- What is needed
Among the lines below, return each one that contains the word "notebook".
**** Records provided ****
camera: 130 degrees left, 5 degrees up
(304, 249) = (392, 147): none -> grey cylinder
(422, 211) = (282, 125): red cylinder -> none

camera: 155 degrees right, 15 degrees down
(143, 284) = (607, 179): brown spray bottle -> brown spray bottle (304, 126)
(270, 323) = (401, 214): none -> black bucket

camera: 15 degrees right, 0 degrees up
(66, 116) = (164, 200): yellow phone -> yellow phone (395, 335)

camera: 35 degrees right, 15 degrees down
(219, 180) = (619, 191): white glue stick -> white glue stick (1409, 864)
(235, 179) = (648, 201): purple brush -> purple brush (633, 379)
****
**** Records provided ****
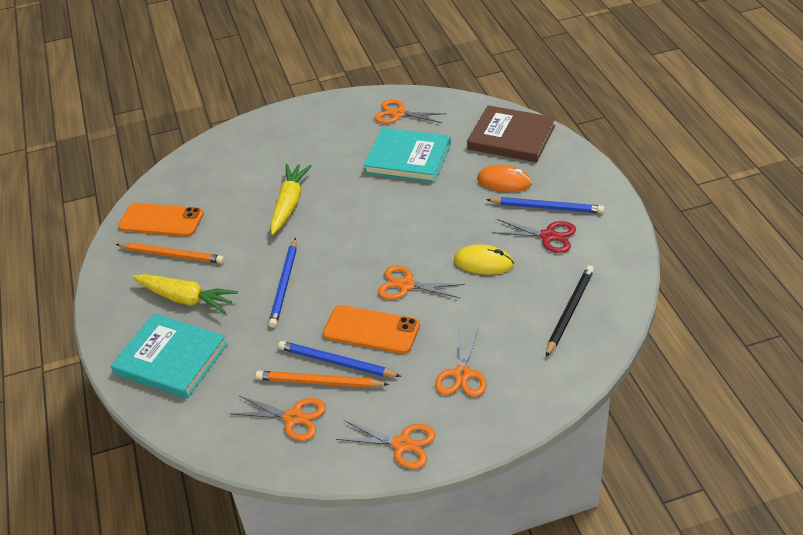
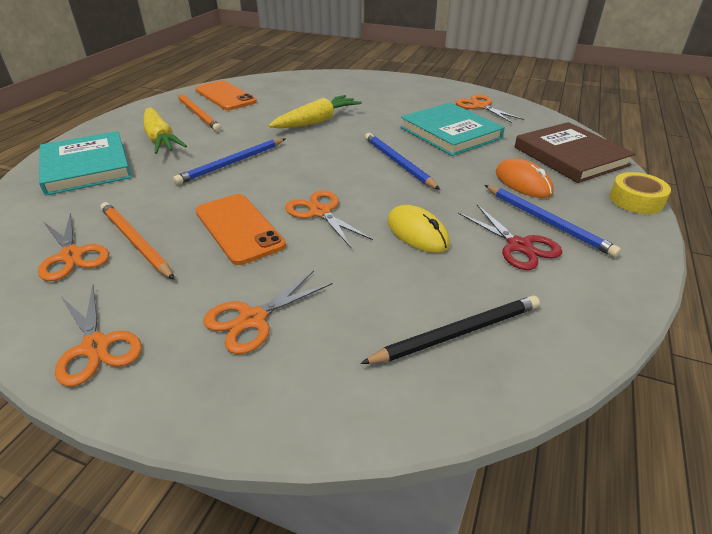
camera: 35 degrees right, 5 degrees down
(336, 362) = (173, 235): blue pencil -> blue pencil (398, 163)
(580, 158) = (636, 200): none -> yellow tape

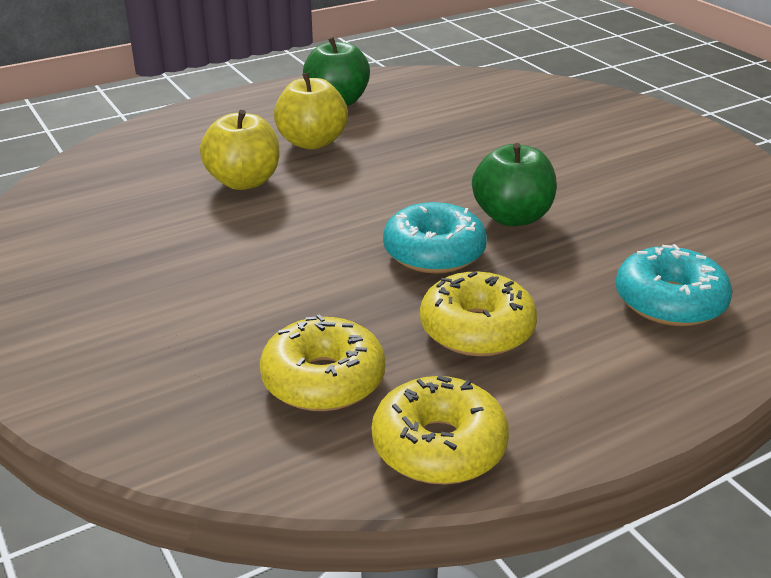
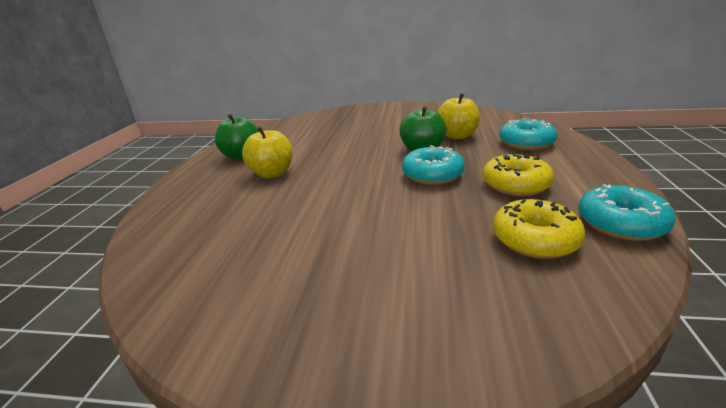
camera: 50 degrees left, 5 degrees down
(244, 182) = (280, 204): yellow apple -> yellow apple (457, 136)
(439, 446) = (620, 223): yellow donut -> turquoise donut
****
**** Records provided ****
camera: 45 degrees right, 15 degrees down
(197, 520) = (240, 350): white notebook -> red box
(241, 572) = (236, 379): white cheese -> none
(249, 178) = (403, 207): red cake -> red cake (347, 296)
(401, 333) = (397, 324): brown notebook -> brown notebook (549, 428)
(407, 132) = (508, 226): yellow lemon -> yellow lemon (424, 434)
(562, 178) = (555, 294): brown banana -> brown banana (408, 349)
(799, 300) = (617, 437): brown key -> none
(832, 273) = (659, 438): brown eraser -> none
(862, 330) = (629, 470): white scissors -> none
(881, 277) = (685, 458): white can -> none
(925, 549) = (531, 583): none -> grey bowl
****
- Response for this exercise
(197, 520) = (240, 350): white notebook -> red box
(401, 333) = (397, 324): brown notebook -> brown notebook (549, 428)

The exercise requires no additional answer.